__RECORDS FOR PROCESSING__
%%
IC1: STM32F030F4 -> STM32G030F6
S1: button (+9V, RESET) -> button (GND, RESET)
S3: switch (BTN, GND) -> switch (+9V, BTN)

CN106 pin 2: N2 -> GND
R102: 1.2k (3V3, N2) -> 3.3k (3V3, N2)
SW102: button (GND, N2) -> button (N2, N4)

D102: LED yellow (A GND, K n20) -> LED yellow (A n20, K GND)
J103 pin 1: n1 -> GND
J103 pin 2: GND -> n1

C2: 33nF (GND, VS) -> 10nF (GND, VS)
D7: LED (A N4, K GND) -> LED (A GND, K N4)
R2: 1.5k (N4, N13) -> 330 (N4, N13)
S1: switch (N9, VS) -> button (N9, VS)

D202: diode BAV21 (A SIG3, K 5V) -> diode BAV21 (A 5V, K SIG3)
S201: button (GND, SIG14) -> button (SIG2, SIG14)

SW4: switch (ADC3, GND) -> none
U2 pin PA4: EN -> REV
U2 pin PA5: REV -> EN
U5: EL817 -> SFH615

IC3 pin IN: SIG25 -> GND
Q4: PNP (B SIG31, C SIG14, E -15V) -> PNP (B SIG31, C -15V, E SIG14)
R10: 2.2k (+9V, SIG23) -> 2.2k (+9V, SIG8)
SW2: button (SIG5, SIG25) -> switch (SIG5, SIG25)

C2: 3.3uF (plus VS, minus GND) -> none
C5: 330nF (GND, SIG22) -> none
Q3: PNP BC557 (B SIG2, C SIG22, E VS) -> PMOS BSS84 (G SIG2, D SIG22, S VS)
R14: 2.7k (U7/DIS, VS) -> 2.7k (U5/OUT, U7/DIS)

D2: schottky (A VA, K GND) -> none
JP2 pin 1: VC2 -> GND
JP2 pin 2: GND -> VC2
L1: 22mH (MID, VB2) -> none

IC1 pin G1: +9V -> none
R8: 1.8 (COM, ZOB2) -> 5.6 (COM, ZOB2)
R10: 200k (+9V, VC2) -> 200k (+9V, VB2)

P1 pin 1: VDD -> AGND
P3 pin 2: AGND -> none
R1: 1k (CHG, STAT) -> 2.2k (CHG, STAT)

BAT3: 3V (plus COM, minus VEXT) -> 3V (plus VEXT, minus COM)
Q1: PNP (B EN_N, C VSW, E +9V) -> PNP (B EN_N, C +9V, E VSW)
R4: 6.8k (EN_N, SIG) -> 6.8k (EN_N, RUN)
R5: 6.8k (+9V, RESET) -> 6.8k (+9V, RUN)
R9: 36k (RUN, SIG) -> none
%%
__TASK TO COMPLETE__
The records given above are to be repeated in full, exactly.

__RESPONSE AREA__
IC1: STM32F030F4 -> STM32G030F6
S1: button (+9V, RESET) -> button (GND, RESET)
S3: switch (BTN, GND) -> switch (+9V, BTN)

CN106 pin 2: N2 -> GND
R102: 1.2k (3V3, N2) -> 3.3k (3V3, N2)
SW102: button (GND, N2) -> button (N2, N4)

D102: LED yellow (A GND, K n20) -> LED yellow (A n20, K GND)
J103 pin 1: n1 -> GND
J103 pin 2: GND -> n1

C2: 33nF (GND, VS) -> 10nF (GND, VS)
D7: LED (A N4, K GND) -> LED (A GND, K N4)
R2: 1.5k (N4, N13) -> 330 (N4, N13)
S1: switch (N9, VS) -> button (N9, VS)

D202: diode BAV21 (A SIG3, K 5V) -> diode BAV21 (A 5V, K SIG3)
S201: button (GND, SIG14) -> button (SIG2, SIG14)

SW4: switch (ADC3, GND) -> none
U2 pin PA4: EN -> REV
U2 pin PA5: REV -> EN
U5: EL817 -> SFH615

IC3 pin IN: SIG25 -> GND
Q4: PNP (B SIG31, C SIG14, E -15V) -> PNP (B SIG31, C -15V, E SIG14)
R10: 2.2k (+9V, SIG23) -> 2.2k (+9V, SIG8)
SW2: button (SIG5, SIG25) -> switch (SIG5, SIG25)

C2: 3.3uF (plus VS, minus GND) -> none
C5: 330nF (GND, SIG22) -> none
Q3: PNP BC557 (B SIG2, C SIG22, E VS) -> PMOS BSS84 (G SIG2, D SIG22, S VS)
R14: 2.7k (U7/DIS, VS) -> 2.7k (U5/OUT, U7/DIS)

D2: schottky (A VA, K GND) -> none
JP2 pin 1: VC2 -> GND
JP2 pin 2: GND -> VC2
L1: 22mH (MID, VB2) -> none

IC1 pin G1: +9V -> none
R8: 1.8 (COM, ZOB2) -> 5.6 (COM, ZOB2)
R10: 200k (+9V, VC2) -> 200k (+9V, VB2)

P1 pin 1: VDD -> AGND
P3 pin 2: AGND -> none
R1: 1k (CHG, STAT) -> 2.2k (CHG, STAT)

BAT3: 3V (plus COM, minus VEXT) -> 3V (plus VEXT, minus COM)
Q1: PNP (B EN_N, C VSW, E +9V) -> PNP (B EN_N, C +9V, E VSW)
R4: 6.8k (EN_N, SIG) -> 6.8k (EN_N, RUN)
R5: 6.8k (+9V, RESET) -> 6.8k (+9V, RUN)
R9: 36k (RUN, SIG) -> none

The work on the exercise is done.